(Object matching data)

- - -

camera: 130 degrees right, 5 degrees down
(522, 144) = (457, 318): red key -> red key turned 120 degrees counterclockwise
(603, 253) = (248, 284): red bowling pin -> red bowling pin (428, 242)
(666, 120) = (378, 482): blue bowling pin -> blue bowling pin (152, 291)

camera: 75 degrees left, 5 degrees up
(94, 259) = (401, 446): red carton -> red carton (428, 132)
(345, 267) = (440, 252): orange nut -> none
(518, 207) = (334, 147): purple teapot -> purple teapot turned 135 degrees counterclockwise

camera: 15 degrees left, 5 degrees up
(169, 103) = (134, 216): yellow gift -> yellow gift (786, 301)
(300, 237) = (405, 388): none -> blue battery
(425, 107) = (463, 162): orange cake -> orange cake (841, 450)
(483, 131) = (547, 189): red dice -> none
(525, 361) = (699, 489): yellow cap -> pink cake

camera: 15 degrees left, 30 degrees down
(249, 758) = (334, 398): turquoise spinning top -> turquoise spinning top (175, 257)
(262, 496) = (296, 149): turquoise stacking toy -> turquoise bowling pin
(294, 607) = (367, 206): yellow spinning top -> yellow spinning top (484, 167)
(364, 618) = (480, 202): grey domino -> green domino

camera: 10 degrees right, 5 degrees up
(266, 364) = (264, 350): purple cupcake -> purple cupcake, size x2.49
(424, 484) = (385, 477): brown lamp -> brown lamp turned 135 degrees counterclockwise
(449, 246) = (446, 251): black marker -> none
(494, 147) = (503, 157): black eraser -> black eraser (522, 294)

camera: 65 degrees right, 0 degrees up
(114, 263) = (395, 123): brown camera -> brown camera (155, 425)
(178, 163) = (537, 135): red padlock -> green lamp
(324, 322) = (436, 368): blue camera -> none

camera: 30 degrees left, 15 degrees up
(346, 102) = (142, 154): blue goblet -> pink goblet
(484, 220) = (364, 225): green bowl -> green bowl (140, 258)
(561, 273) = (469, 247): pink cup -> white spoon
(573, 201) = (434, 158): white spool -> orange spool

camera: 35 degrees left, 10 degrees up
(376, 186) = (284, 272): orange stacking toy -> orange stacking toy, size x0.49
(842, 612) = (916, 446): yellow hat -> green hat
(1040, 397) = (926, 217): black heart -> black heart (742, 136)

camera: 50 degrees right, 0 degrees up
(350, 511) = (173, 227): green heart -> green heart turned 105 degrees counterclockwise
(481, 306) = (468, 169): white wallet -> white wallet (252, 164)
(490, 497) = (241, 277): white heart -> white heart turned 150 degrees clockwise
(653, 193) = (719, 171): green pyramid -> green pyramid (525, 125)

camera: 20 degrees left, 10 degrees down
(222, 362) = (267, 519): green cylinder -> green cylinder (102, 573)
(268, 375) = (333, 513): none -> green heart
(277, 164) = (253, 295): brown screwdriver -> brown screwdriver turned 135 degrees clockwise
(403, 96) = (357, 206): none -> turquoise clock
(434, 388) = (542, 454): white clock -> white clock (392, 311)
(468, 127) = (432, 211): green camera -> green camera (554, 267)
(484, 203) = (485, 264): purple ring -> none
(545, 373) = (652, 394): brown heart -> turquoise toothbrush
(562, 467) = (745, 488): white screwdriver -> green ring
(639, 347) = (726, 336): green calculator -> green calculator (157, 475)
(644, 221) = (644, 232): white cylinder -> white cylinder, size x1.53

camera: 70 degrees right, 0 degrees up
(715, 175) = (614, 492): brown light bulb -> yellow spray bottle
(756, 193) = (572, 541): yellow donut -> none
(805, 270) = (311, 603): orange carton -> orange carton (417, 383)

- - -

In your response, give all the records again with nothing altered.

**Answer space**:
camera: 130 degrees right, 5 degrees down
(522, 144) = (457, 318): red key -> red key turned 120 degrees counterclockwise
(603, 253) = (248, 284): red bowling pin -> red bowling pin (428, 242)
(666, 120) = (378, 482): blue bowling pin -> blue bowling pin (152, 291)

camera: 75 degrees left, 5 degrees up
(94, 259) = (401, 446): red carton -> red carton (428, 132)
(345, 267) = (440, 252): orange nut -> none
(518, 207) = (334, 147): purple teapot -> purple teapot turned 135 degrees counterclockwise

camera: 15 degrees left, 5 degrees up
(169, 103) = (134, 216): yellow gift -> yellow gift (786, 301)
(300, 237) = (405, 388): none -> blue battery
(425, 107) = (463, 162): orange cake -> orange cake (841, 450)
(483, 131) = (547, 189): red dice -> none
(525, 361) = (699, 489): yellow cap -> pink cake

camera: 15 degrees left, 30 degrees down
(249, 758) = (334, 398): turquoise spinning top -> turquoise spinning top (175, 257)
(262, 496) = (296, 149): turquoise stacking toy -> turquoise bowling pin
(294, 607) = (367, 206): yellow spinning top -> yellow spinning top (484, 167)
(364, 618) = (480, 202): grey domino -> green domino

camera: 10 degrees right, 5 degrees up
(266, 364) = (264, 350): purple cupcake -> purple cupcake, size x2.49
(424, 484) = (385, 477): brown lamp -> brown lamp turned 135 degrees counterclockwise
(449, 246) = (446, 251): black marker -> none
(494, 147) = (503, 157): black eraser -> black eraser (522, 294)

camera: 65 degrees right, 0 degrees up
(114, 263) = (395, 123): brown camera -> brown camera (155, 425)
(178, 163) = (537, 135): red padlock -> green lamp
(324, 322) = (436, 368): blue camera -> none

camera: 30 degrees left, 15 degrees up
(346, 102) = (142, 154): blue goblet -> pink goblet
(484, 220) = (364, 225): green bowl -> green bowl (140, 258)
(561, 273) = (469, 247): pink cup -> white spoon
(573, 201) = (434, 158): white spool -> orange spool

camera: 35 degrees left, 10 degrees up
(376, 186) = (284, 272): orange stacking toy -> orange stacking toy, size x0.49
(842, 612) = (916, 446): yellow hat -> green hat
(1040, 397) = (926, 217): black heart -> black heart (742, 136)

camera: 50 degrees right, 0 degrees up
(350, 511) = (173, 227): green heart -> green heart turned 105 degrees counterclockwise
(481, 306) = (468, 169): white wallet -> white wallet (252, 164)
(490, 497) = (241, 277): white heart -> white heart turned 150 degrees clockwise
(653, 193) = (719, 171): green pyramid -> green pyramid (525, 125)

camera: 20 degrees left, 10 degrees down
(222, 362) = (267, 519): green cylinder -> green cylinder (102, 573)
(268, 375) = (333, 513): none -> green heart
(277, 164) = (253, 295): brown screwdriver -> brown screwdriver turned 135 degrees clockwise
(403, 96) = (357, 206): none -> turquoise clock
(434, 388) = (542, 454): white clock -> white clock (392, 311)
(468, 127) = (432, 211): green camera -> green camera (554, 267)
(484, 203) = (485, 264): purple ring -> none
(545, 373) = (652, 394): brown heart -> turquoise toothbrush
(562, 467) = (745, 488): white screwdriver -> green ring
(639, 347) = (726, 336): green calculator -> green calculator (157, 475)
(644, 221) = (644, 232): white cylinder -> white cylinder, size x1.53

camera: 70 degrees right, 0 degrees up
(715, 175) = (614, 492): brown light bulb -> yellow spray bottle
(756, 193) = (572, 541): yellow donut -> none
(805, 270) = (311, 603): orange carton -> orange carton (417, 383)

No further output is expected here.